**Data supplied:**

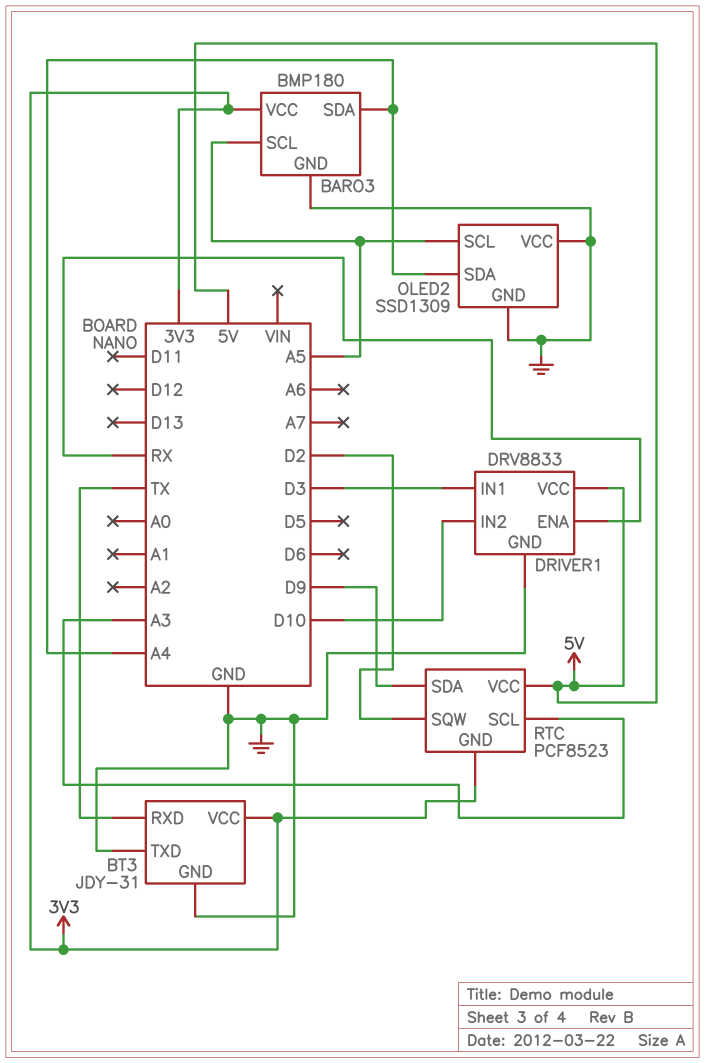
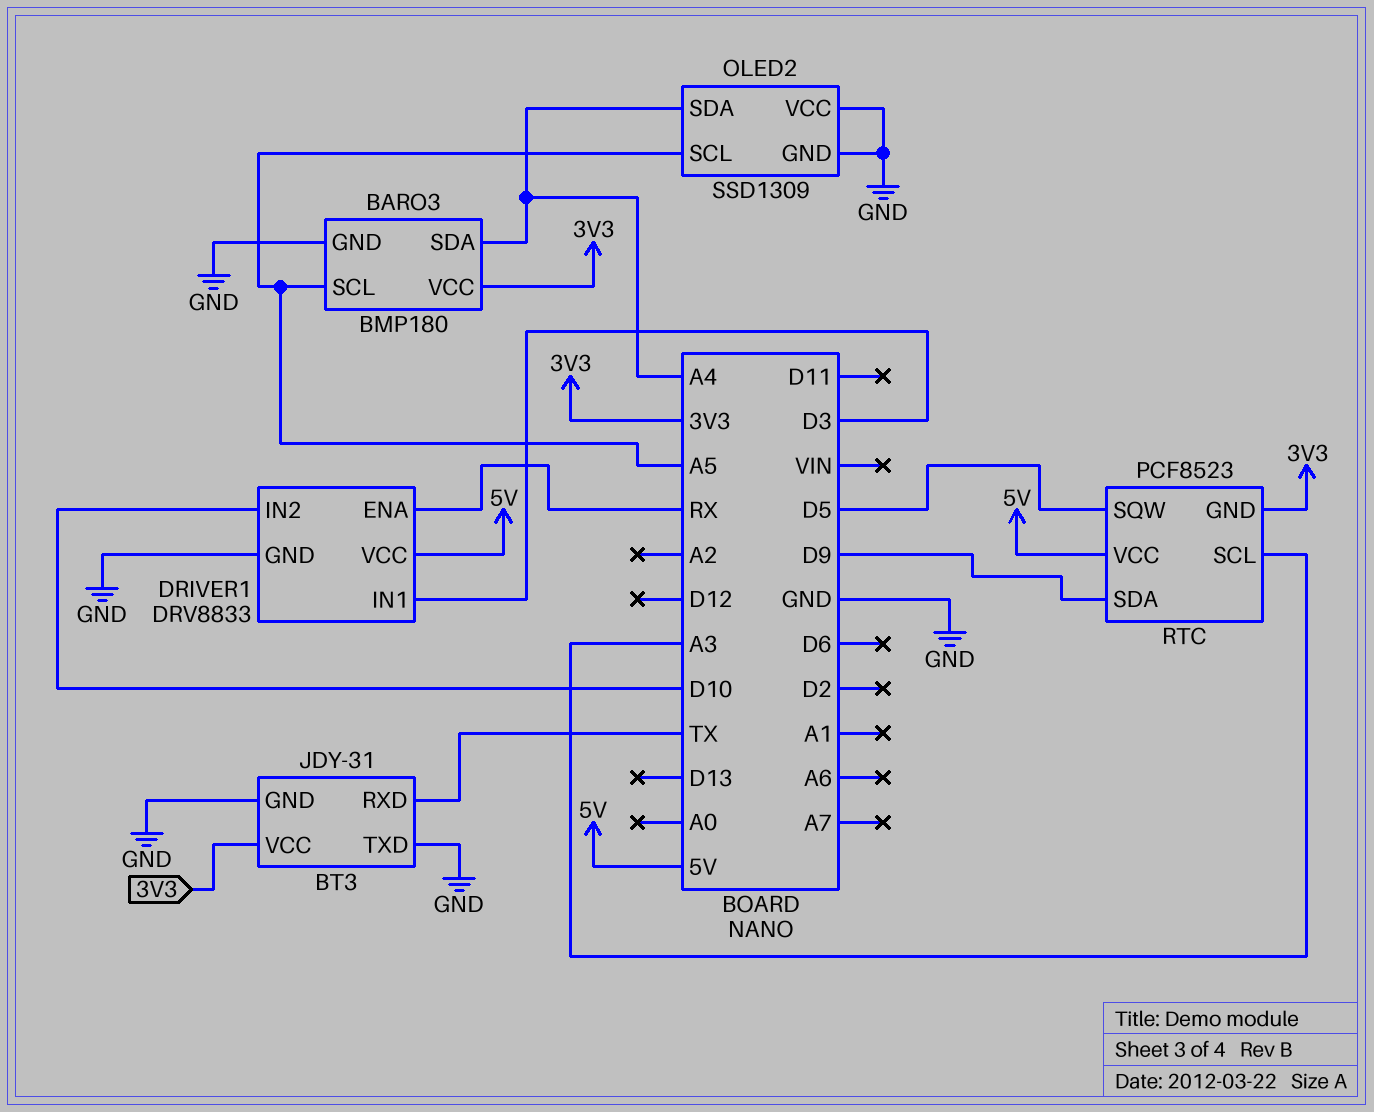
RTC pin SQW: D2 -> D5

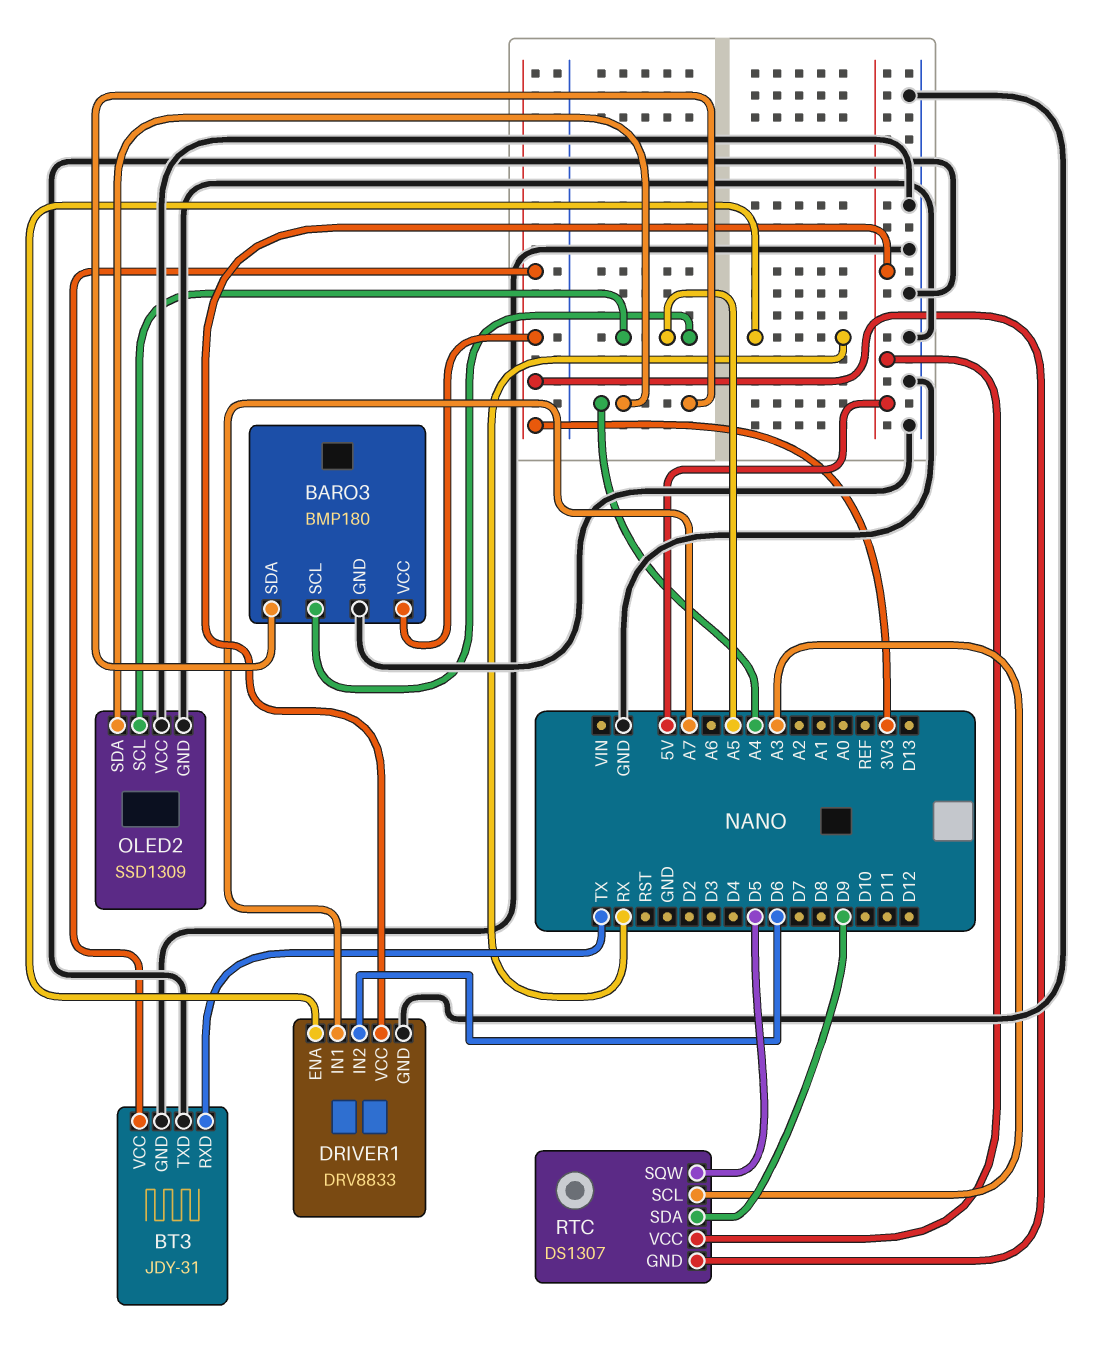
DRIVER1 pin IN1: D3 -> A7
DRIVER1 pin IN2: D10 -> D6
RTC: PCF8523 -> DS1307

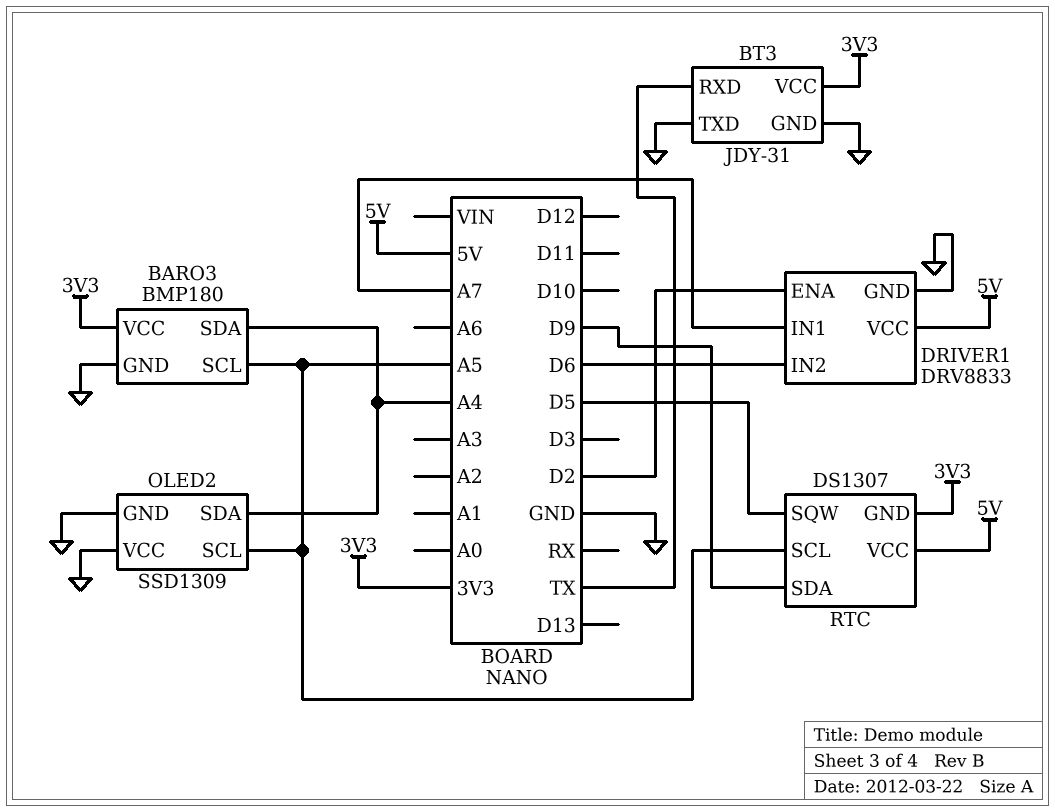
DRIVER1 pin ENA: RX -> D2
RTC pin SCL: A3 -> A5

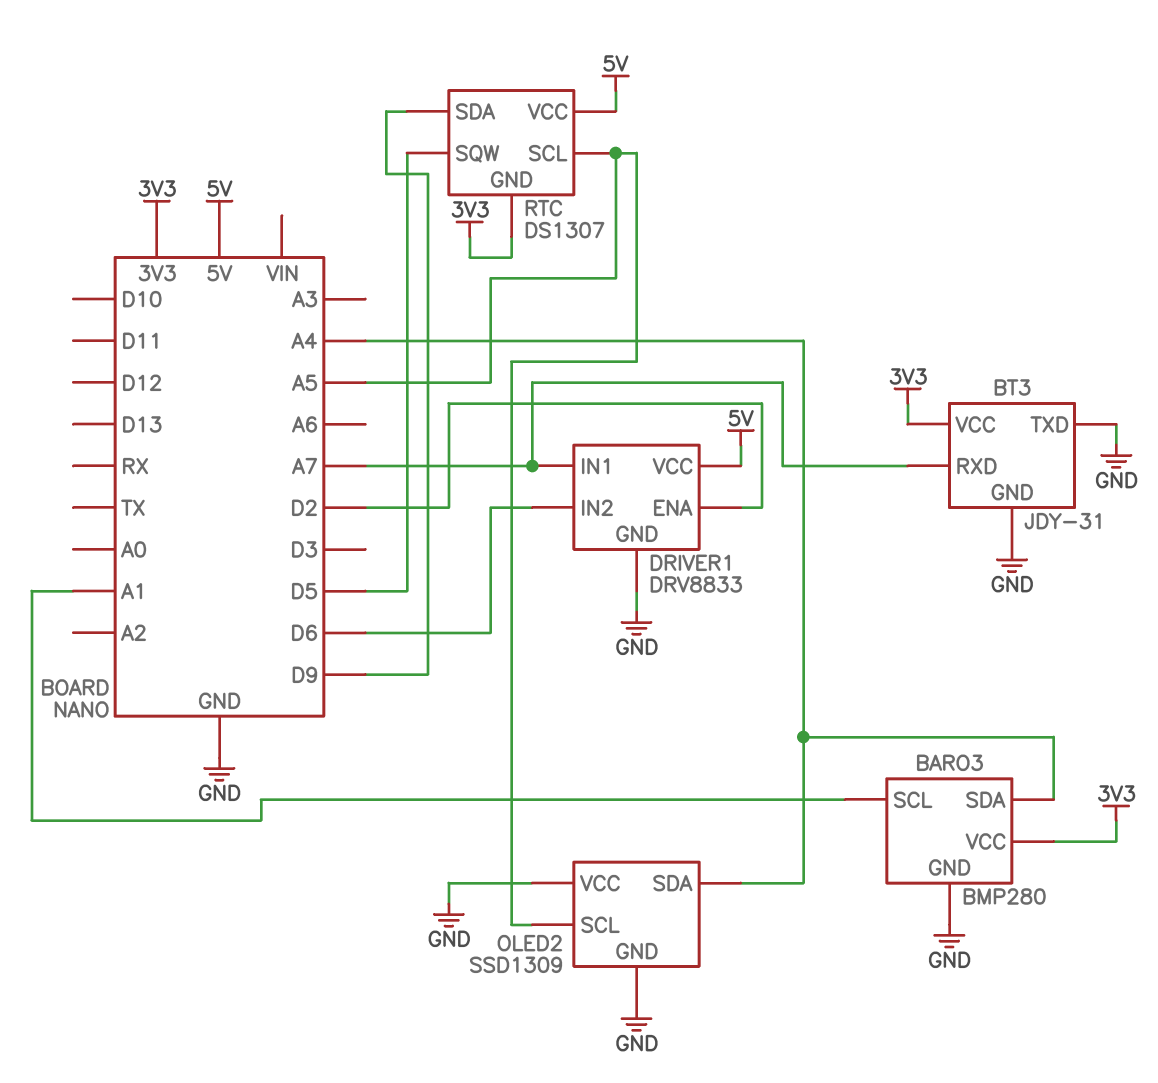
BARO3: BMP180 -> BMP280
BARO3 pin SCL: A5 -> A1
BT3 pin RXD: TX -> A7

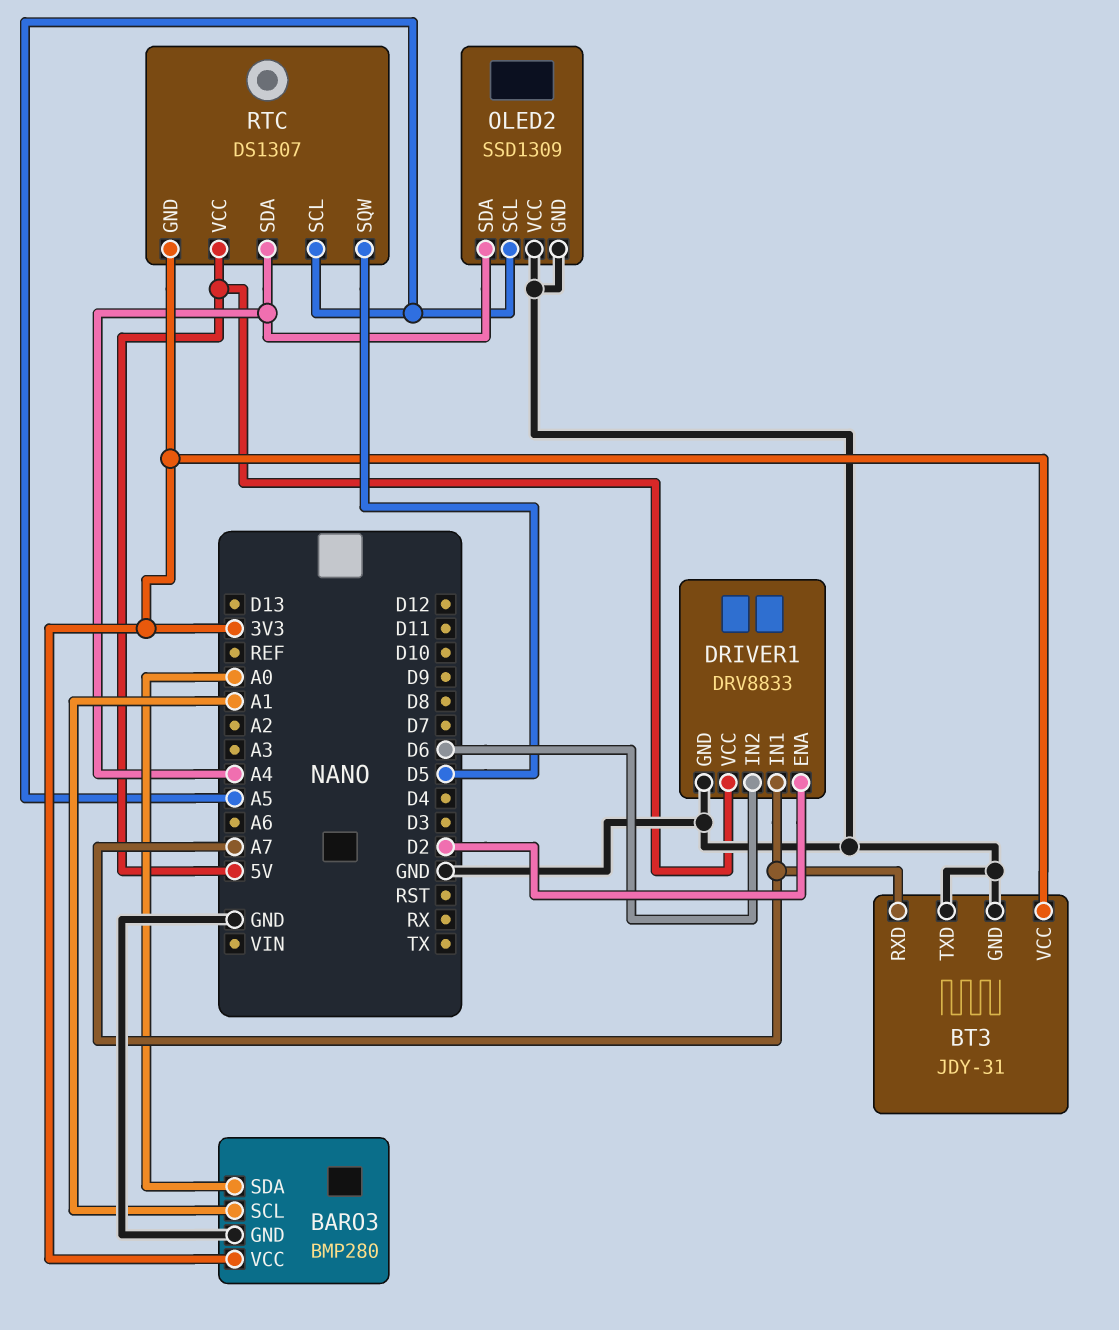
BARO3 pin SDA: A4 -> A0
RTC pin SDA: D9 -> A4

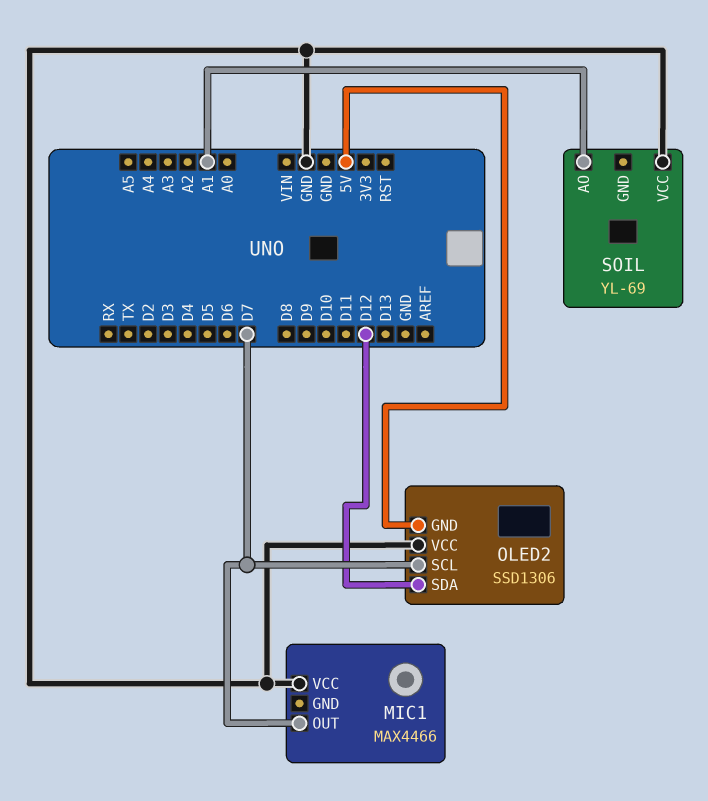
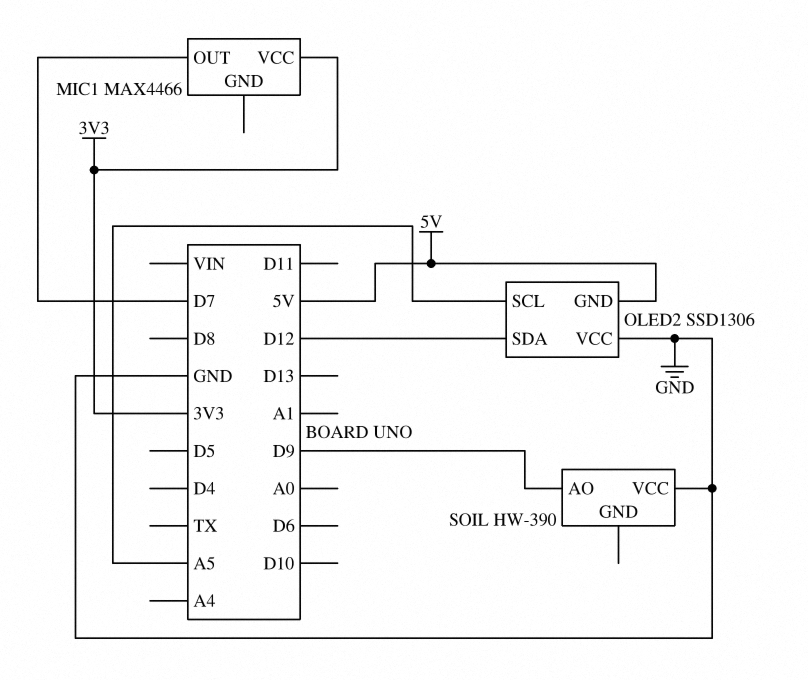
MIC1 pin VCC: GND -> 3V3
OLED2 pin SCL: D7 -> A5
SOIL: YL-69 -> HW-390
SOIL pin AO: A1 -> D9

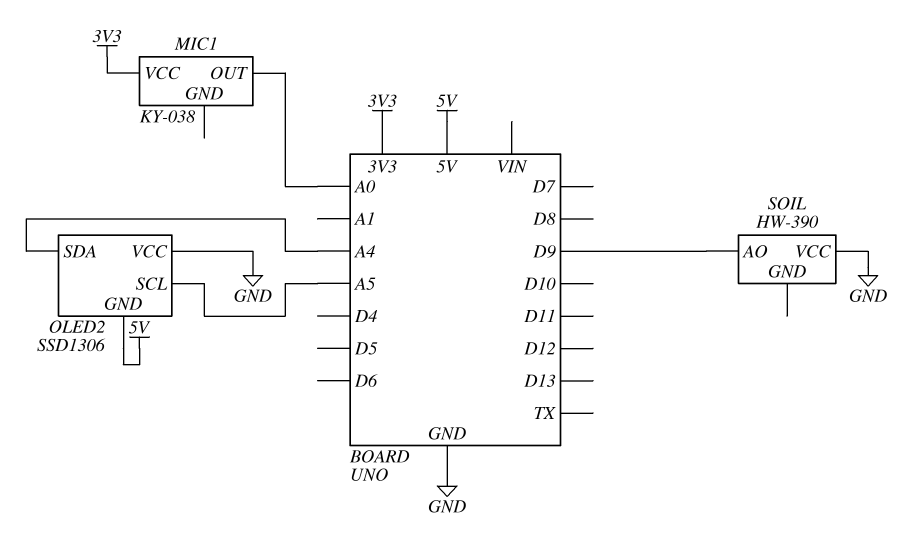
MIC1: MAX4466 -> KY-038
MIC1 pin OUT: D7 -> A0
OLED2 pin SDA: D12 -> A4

**Work item:** Your answer must consist of the entries, unchanged, with no pictures in it.

**Task output:**
RTC pin SQW: D2 -> D5

DRIVER1 pin IN1: D3 -> A7
DRIVER1 pin IN2: D10 -> D6
RTC: PCF8523 -> DS1307

DRIVER1 pin ENA: RX -> D2
RTC pin SCL: A3 -> A5

BARO3: BMP180 -> BMP280
BARO3 pin SCL: A5 -> A1
BT3 pin RXD: TX -> A7

BARO3 pin SDA: A4 -> A0
RTC pin SDA: D9 -> A4

MIC1 pin VCC: GND -> 3V3
OLED2 pin SCL: D7 -> A5
SOIL: YL-69 -> HW-390
SOIL pin AO: A1 -> D9

MIC1: MAX4466 -> KY-038
MIC1 pin OUT: D7 -> A0
OLED2 pin SDA: D12 -> A4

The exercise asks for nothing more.